_Data items_
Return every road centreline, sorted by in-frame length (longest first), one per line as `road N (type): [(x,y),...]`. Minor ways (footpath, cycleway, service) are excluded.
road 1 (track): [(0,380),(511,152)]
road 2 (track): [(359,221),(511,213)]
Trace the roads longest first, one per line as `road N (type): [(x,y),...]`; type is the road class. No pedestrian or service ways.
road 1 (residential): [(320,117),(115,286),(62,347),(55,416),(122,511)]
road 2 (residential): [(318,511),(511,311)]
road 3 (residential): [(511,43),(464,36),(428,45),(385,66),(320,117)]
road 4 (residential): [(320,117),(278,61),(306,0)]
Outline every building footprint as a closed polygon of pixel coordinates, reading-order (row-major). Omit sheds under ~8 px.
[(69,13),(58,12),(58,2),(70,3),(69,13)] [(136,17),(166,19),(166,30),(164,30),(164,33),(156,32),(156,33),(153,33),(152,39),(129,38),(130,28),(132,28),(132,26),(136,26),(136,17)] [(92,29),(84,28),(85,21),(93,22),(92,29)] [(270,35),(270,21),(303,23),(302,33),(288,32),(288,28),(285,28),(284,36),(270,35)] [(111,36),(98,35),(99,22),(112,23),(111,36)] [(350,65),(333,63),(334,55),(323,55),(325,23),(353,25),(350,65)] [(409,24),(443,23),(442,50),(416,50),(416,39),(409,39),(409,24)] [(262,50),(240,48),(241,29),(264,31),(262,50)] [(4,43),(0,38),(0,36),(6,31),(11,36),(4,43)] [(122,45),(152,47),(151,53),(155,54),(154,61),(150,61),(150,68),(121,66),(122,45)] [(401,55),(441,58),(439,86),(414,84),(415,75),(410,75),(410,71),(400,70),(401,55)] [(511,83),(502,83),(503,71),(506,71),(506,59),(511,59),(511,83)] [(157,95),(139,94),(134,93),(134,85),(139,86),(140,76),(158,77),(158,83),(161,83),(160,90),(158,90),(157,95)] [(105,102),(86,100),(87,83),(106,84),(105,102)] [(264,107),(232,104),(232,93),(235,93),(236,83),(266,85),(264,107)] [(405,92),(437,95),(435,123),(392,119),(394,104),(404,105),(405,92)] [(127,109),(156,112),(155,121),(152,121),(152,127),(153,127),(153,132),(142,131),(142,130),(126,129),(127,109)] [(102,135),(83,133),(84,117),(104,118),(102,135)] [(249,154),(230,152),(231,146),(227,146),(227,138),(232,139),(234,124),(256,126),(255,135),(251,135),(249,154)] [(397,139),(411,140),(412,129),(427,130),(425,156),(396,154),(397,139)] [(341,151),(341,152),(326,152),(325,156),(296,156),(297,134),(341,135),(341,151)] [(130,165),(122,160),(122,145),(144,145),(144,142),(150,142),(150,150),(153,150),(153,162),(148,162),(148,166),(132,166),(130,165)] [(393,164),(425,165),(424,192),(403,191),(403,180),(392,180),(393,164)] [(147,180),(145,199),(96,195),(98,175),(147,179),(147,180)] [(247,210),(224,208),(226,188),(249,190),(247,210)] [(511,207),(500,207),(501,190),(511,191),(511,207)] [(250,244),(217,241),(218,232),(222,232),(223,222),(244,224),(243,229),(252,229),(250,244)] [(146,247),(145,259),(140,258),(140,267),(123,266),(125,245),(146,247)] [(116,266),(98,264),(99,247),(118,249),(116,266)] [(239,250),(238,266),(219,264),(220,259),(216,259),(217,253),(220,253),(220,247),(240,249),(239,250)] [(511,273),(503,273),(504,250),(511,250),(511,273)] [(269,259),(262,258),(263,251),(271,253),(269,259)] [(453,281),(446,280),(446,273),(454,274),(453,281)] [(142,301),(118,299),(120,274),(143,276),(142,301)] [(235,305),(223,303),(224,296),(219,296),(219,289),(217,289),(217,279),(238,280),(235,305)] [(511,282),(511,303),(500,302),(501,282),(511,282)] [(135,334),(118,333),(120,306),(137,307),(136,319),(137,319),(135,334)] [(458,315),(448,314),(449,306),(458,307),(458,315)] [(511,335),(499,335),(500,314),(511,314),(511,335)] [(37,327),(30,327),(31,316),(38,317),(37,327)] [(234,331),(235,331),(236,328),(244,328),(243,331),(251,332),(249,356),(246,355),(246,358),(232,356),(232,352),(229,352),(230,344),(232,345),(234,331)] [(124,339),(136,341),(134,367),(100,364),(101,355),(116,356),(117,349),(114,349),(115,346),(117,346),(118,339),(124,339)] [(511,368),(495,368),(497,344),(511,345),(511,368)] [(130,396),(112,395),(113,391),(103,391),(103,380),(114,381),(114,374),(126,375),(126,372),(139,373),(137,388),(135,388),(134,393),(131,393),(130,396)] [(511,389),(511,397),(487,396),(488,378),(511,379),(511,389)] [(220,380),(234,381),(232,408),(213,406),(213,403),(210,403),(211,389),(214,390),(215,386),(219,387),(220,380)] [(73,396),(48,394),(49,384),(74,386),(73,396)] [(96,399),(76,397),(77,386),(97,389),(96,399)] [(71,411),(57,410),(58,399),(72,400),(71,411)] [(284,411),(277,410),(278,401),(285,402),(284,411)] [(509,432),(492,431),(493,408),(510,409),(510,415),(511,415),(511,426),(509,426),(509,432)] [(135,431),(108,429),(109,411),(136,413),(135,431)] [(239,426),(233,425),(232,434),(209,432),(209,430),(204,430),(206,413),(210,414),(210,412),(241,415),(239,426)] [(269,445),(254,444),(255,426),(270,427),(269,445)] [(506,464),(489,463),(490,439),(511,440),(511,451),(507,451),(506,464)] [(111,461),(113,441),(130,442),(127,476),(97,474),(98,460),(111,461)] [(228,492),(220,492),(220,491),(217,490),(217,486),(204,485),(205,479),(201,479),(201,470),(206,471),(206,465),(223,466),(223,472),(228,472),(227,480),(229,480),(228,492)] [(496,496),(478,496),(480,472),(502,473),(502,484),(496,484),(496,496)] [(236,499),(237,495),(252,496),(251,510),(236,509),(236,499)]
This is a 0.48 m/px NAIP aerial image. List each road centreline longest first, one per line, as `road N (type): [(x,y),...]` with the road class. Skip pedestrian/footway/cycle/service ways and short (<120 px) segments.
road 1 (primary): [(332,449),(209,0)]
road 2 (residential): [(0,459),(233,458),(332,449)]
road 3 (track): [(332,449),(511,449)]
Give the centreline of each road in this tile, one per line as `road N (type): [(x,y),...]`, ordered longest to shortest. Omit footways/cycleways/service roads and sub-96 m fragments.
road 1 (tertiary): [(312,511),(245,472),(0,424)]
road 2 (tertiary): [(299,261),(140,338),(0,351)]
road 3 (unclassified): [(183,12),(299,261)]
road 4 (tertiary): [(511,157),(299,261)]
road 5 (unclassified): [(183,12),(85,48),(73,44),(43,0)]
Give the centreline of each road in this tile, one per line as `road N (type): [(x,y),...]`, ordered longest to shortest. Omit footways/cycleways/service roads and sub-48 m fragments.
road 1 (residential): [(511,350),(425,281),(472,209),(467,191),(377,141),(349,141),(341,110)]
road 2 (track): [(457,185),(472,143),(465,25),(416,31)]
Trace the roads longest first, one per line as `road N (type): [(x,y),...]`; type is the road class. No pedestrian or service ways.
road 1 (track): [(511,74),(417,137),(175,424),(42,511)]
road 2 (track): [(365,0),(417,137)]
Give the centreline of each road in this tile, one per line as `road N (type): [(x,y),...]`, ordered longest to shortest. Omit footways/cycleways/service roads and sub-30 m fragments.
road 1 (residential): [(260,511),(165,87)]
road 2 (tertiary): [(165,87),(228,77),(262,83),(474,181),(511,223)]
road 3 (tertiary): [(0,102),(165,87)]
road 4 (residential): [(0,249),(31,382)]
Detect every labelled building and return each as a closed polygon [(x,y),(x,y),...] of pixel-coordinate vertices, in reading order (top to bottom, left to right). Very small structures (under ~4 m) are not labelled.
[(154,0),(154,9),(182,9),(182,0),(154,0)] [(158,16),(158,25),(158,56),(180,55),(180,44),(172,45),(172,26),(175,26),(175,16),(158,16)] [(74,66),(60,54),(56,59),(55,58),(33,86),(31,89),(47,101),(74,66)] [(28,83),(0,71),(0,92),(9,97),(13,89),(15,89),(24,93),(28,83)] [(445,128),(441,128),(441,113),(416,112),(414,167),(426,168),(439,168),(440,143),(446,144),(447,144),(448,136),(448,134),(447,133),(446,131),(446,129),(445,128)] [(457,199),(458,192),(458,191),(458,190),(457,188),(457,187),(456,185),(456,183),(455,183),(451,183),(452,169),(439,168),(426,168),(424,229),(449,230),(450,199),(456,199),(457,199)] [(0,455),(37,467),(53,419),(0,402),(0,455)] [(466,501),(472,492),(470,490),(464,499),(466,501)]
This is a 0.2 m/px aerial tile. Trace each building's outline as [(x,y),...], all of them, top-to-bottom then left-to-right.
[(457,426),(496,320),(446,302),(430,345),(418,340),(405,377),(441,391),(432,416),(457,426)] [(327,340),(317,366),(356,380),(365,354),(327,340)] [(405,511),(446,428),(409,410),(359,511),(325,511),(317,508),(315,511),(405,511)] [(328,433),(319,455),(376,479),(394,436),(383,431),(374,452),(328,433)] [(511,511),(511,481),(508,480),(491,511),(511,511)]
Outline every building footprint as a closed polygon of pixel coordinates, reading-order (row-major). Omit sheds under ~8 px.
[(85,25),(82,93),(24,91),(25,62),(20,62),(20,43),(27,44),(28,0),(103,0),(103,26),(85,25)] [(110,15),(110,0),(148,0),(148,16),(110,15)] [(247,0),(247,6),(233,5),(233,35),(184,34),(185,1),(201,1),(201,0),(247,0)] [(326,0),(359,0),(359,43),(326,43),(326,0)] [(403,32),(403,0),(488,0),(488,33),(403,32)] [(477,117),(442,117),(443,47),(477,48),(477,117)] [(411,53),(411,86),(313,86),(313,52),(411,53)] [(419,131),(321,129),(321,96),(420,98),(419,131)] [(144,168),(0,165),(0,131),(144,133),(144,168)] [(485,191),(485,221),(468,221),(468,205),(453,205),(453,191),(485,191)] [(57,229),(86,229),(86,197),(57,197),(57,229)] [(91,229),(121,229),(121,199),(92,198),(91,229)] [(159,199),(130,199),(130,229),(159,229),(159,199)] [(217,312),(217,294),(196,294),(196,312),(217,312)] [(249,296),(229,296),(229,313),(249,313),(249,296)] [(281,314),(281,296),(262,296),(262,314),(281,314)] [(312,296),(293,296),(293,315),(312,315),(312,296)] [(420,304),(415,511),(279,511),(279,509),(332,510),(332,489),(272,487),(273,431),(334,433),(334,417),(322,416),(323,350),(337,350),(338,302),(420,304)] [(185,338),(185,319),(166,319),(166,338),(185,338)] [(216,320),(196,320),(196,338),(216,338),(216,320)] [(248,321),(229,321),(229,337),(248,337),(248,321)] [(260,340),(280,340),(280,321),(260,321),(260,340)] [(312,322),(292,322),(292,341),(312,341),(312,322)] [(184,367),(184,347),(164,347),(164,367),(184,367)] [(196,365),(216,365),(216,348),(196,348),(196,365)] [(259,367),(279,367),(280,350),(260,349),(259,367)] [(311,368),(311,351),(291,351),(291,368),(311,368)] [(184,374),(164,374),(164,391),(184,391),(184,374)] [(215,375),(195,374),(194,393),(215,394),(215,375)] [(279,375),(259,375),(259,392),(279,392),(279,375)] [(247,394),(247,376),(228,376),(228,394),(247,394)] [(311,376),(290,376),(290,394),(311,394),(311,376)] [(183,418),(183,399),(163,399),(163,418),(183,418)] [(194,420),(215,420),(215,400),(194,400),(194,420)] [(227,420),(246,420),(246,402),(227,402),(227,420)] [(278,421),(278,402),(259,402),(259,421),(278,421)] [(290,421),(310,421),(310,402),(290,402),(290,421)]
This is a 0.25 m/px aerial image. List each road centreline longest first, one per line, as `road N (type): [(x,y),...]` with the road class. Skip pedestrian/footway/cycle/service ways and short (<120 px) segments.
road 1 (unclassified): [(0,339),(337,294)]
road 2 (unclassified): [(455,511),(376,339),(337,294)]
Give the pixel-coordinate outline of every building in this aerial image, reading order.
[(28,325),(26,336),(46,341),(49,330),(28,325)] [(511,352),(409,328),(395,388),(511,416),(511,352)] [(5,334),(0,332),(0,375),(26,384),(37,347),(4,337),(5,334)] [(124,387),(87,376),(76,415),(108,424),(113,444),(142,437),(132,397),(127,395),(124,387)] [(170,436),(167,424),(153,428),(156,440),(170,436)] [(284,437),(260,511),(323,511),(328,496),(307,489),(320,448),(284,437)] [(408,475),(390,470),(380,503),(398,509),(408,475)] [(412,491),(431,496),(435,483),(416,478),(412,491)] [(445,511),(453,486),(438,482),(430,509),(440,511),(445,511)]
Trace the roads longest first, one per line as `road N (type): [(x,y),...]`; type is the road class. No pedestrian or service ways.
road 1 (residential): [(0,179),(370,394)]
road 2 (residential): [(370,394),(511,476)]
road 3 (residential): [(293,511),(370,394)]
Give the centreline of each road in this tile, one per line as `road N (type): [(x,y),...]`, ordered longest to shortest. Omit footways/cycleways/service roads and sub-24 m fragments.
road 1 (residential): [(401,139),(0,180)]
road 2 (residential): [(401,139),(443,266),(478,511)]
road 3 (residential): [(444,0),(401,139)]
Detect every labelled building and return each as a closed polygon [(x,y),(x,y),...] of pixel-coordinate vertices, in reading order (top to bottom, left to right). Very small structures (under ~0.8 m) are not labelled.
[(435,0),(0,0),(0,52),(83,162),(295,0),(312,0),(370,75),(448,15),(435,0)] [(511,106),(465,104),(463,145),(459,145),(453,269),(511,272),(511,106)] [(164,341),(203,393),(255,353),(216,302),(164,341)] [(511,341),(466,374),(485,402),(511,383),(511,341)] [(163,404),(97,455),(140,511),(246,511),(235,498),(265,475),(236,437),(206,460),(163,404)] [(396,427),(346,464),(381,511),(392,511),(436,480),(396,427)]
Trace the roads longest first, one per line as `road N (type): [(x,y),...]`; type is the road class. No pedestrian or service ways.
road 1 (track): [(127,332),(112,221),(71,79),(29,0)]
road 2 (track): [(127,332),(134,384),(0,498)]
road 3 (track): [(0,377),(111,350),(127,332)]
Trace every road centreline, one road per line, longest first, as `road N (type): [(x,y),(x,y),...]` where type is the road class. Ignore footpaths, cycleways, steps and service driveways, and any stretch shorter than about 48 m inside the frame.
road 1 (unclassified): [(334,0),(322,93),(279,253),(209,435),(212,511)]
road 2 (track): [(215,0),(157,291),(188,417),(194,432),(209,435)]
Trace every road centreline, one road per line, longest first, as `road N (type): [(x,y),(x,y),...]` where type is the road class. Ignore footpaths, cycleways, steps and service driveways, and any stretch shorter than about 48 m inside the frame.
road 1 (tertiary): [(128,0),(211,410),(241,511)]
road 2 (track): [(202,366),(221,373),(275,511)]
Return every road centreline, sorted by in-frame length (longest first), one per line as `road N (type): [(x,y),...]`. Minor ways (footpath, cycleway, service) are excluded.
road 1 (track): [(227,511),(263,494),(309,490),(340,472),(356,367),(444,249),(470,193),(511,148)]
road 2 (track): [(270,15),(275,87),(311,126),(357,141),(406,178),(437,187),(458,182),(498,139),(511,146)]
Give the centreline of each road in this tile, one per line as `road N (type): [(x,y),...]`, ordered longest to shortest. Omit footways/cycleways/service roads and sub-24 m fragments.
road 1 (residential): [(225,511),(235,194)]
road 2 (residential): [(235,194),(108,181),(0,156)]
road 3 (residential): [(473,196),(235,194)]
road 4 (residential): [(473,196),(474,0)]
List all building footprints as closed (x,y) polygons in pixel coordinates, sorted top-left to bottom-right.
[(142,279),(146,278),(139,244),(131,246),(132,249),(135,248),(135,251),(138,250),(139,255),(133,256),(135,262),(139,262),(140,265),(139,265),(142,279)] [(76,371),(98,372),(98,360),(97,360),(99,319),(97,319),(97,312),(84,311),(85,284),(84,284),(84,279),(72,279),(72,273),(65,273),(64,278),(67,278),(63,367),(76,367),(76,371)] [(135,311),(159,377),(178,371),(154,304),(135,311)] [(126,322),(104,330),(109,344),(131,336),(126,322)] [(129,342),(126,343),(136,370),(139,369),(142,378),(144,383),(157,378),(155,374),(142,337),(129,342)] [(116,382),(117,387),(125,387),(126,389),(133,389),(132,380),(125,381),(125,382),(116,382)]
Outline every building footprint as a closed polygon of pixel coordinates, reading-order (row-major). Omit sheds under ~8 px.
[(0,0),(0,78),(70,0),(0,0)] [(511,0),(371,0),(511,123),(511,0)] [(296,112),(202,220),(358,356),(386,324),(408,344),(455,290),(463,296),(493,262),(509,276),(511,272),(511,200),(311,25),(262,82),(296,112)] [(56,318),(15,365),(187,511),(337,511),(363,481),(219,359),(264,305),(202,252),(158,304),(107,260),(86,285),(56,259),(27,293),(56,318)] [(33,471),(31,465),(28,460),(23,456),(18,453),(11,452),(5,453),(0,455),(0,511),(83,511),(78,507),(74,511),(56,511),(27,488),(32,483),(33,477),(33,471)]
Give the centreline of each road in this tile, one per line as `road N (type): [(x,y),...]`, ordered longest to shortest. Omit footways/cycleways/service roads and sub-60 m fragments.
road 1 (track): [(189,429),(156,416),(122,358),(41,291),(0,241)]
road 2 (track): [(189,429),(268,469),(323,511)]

_Exercise details_
Please copy out, character for character, the lines running from the start through the line that contains "road 4 (residential): [(320,117),(278,61),(306,0)]", with that line included.

_Result of the exercise_
Return every road centreline, sorted by in-frame length (longest first), one per line as `road N (type): [(x,y),...]`. Minor ways (footpath, cycleway, service) are excluded.
road 1 (track): [(0,380),(511,152)]
road 2 (track): [(359,221),(511,213)]
Trace the roads longest first, one per line as `road N (type): [(x,y),...]`; type is the road class. No pedestrian or service ways.
road 1 (residential): [(320,117),(115,286),(62,347),(55,416),(122,511)]
road 2 (residential): [(318,511),(511,311)]
road 3 (residential): [(511,43),(464,36),(428,45),(385,66),(320,117)]
road 4 (residential): [(320,117),(278,61),(306,0)]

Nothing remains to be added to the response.